:: EXTRACTED RECORDS ::
┄┄┄┄┄┄┄┄┄┄

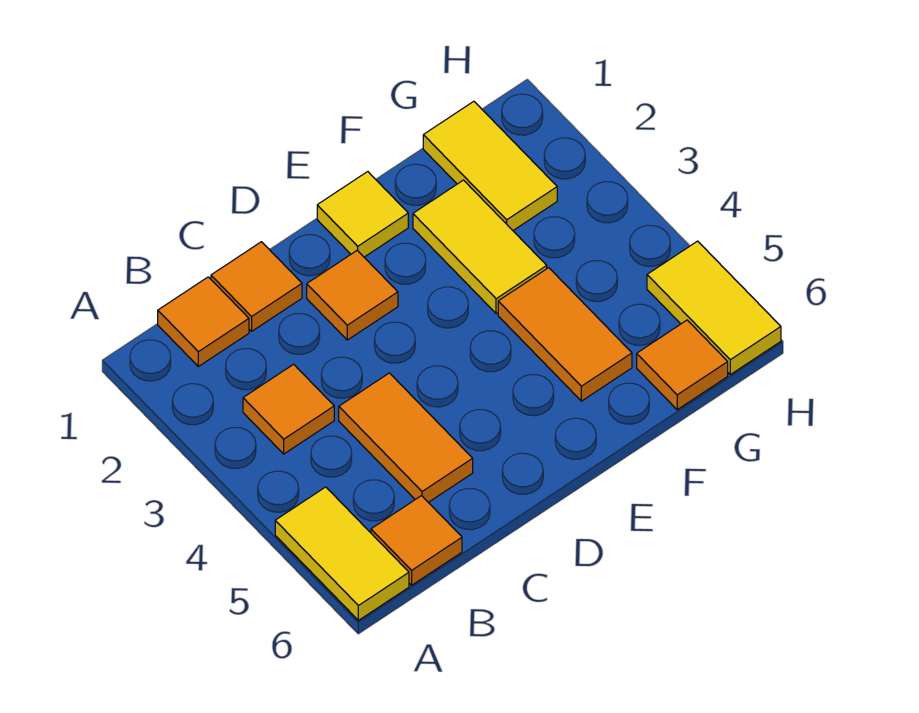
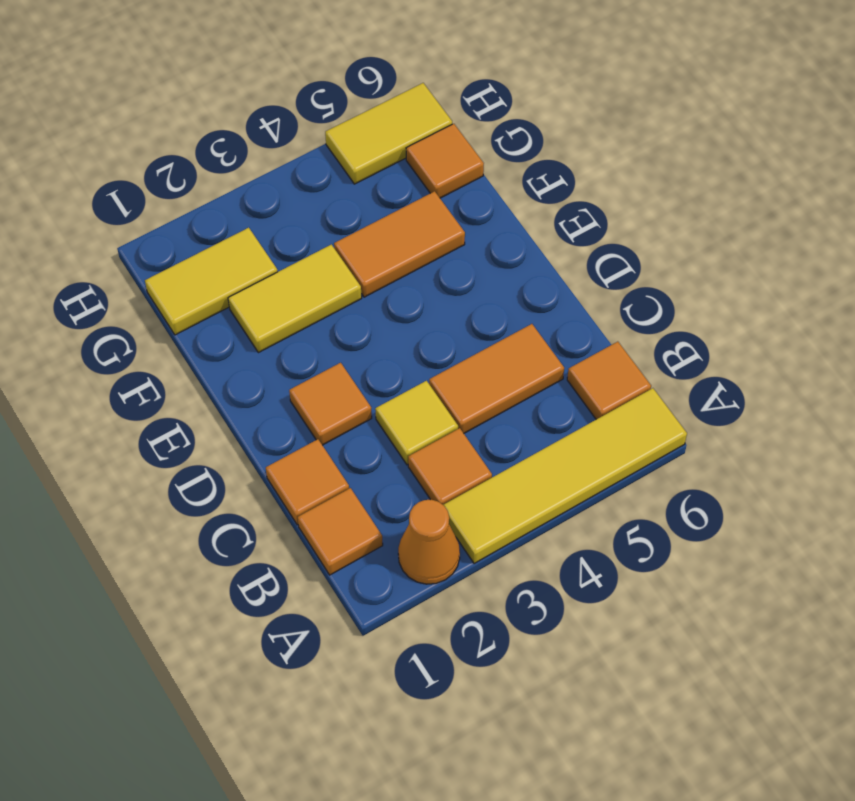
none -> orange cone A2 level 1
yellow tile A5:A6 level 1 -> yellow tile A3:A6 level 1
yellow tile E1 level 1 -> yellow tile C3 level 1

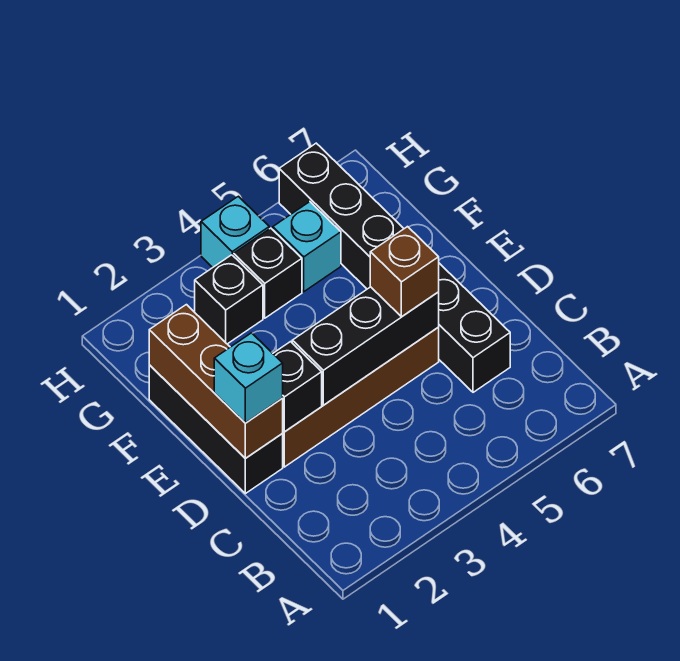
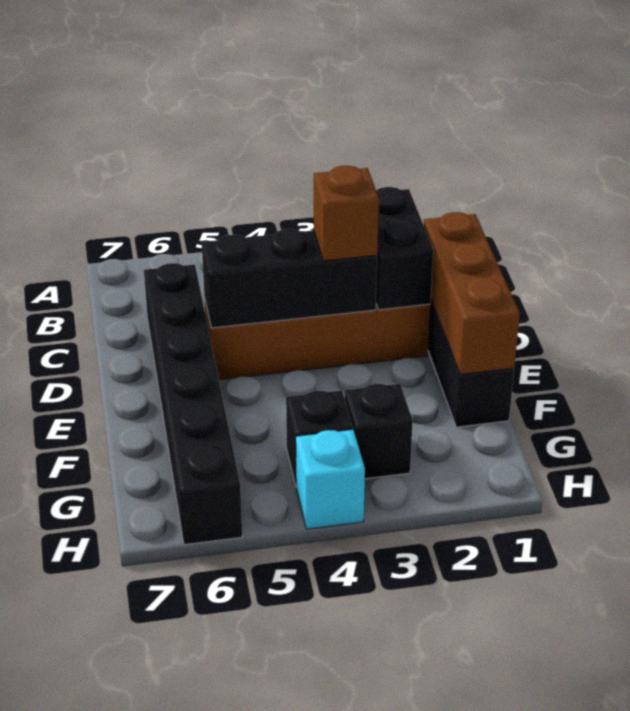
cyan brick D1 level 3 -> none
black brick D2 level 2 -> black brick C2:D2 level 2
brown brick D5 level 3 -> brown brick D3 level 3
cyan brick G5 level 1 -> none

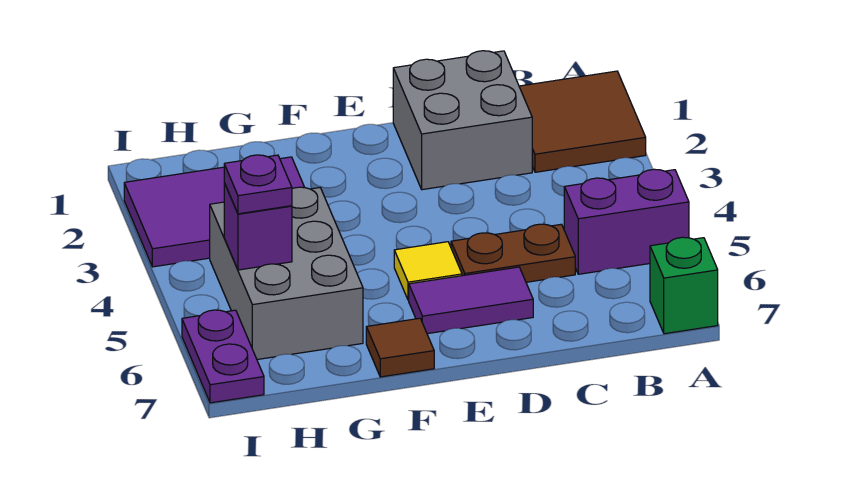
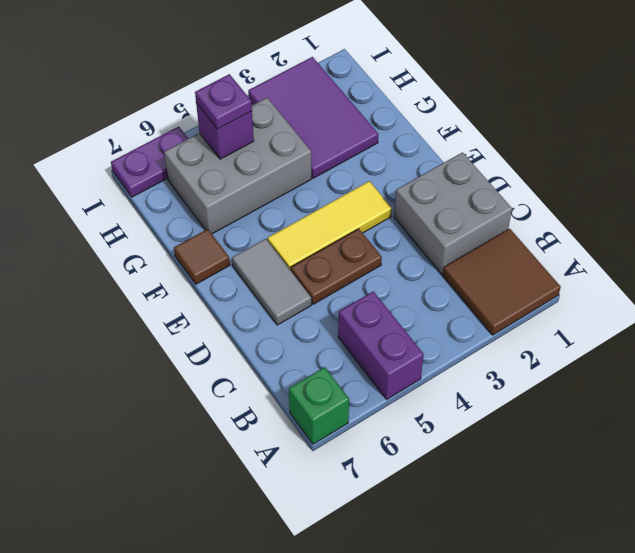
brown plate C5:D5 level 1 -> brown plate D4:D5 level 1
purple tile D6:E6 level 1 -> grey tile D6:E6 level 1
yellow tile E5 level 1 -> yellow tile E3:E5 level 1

┄┄┄┄┄┄┄┄┄┄

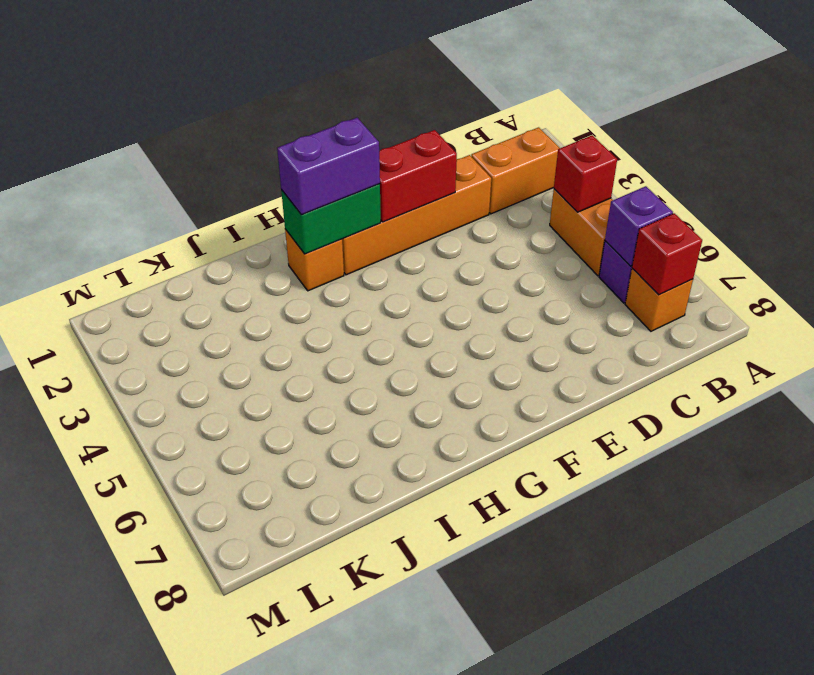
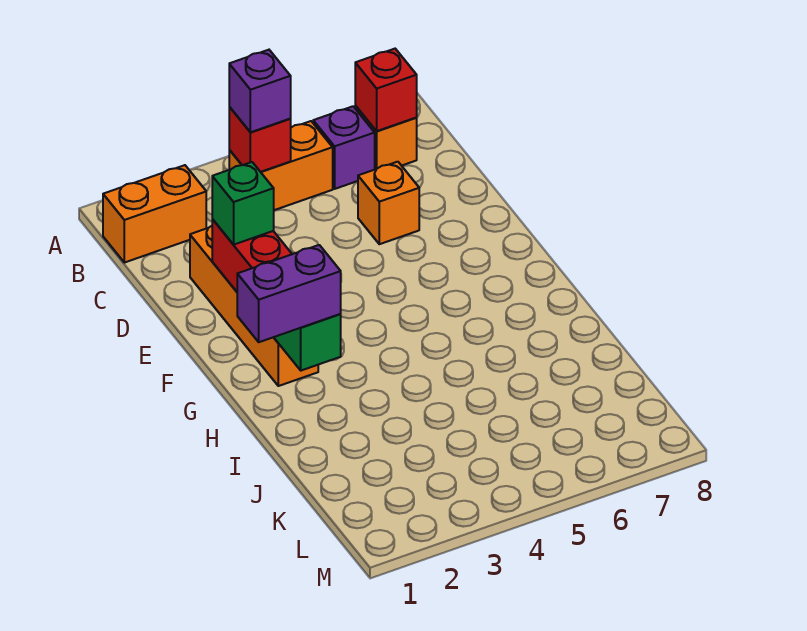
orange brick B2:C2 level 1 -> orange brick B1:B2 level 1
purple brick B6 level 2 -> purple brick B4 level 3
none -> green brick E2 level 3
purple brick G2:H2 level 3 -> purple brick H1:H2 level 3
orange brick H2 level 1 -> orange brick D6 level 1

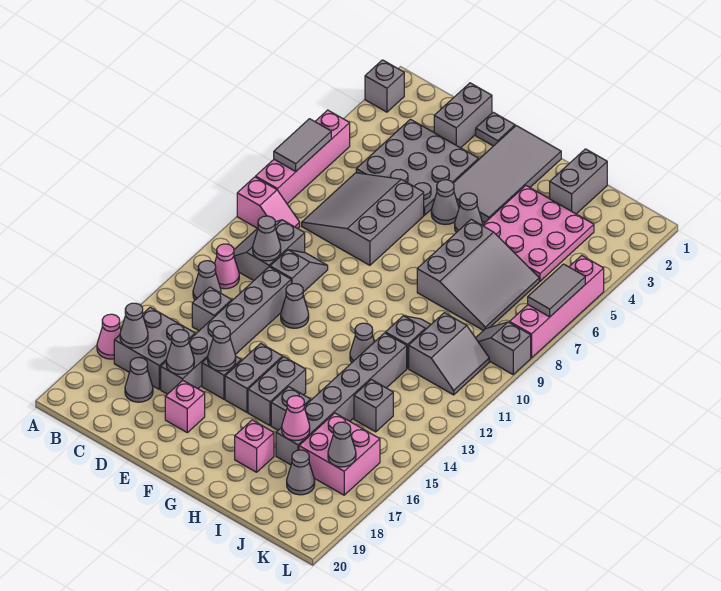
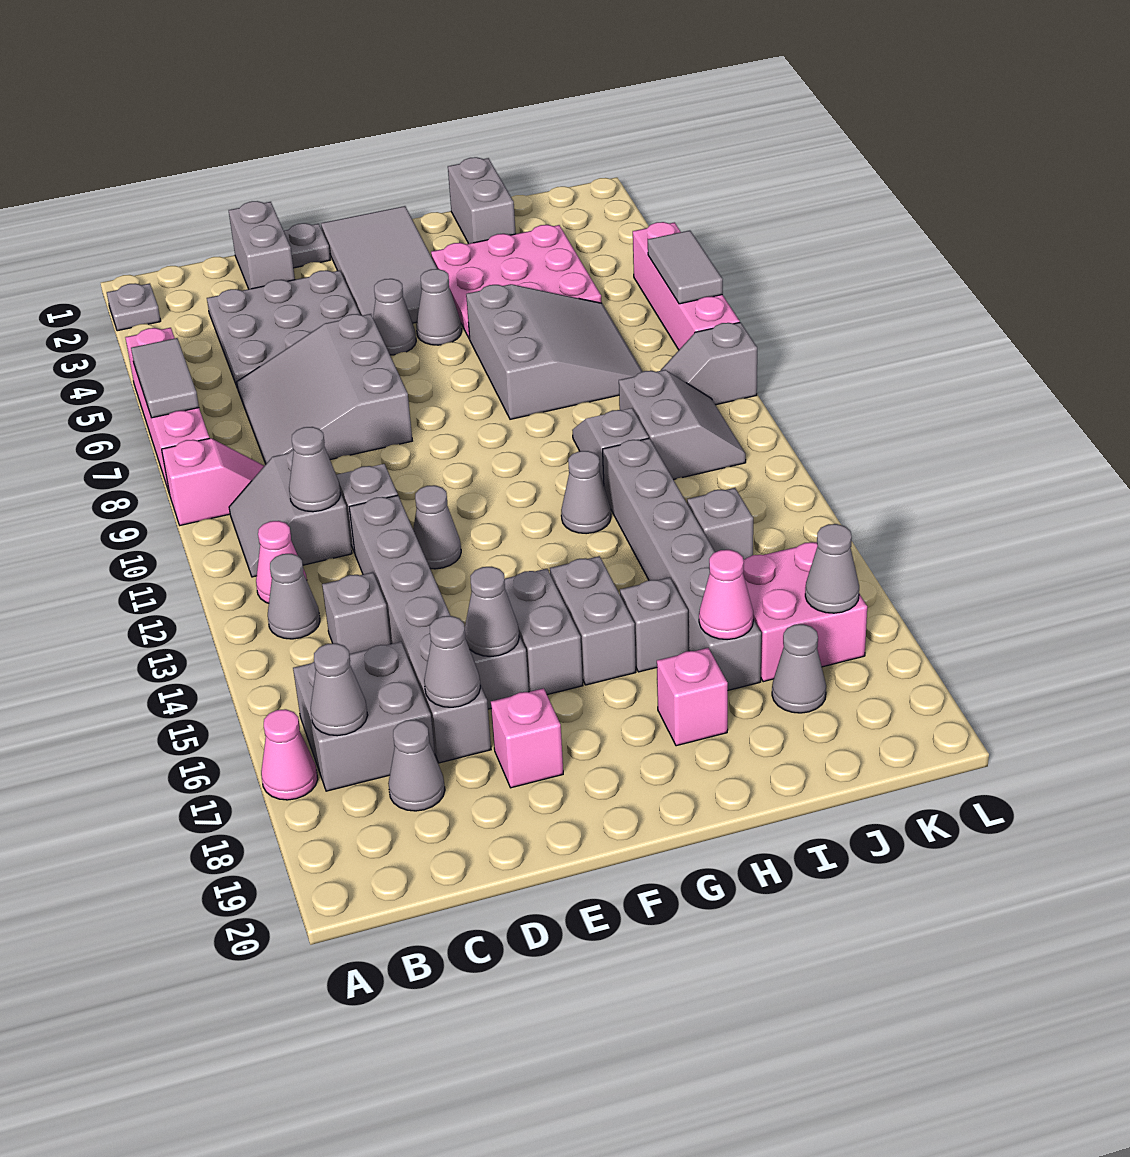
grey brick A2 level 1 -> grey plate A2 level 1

┄┄┄┄┄┄┄┄┄┄

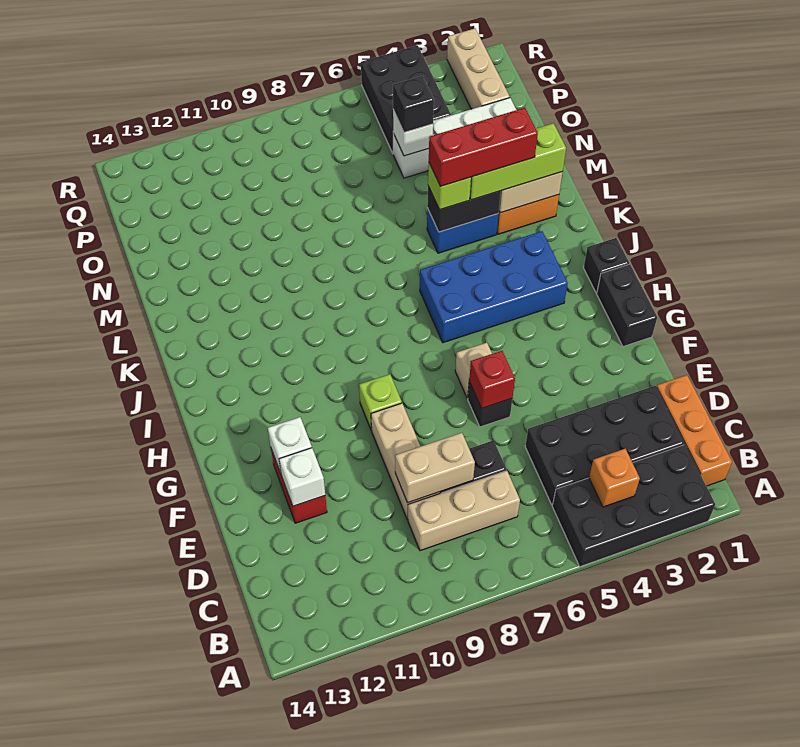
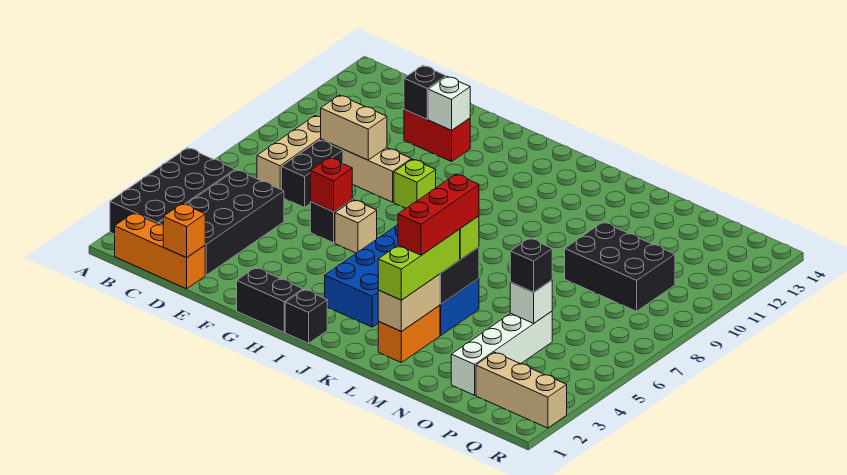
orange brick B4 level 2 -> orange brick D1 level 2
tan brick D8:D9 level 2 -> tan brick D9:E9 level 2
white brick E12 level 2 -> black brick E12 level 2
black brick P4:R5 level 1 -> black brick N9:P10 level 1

┄┄┄┄┄┄┄┄┄┄

:: DESCRIPTION OF THE TASK ::
Both the line above containing "none -> green brick E2 level 3" and the line containing "grey brick A2" belong in the copy, along with every line between them; print these exactly and omit the pictures.

:: WRITTEN REPLY ::
none -> green brick E2 level 3
purple brick G2:H2 level 3 -> purple brick H1:H2 level 3
orange brick H2 level 1 -> orange brick D6 level 1

grey brick A2 level 1 -> grey plate A2 level 1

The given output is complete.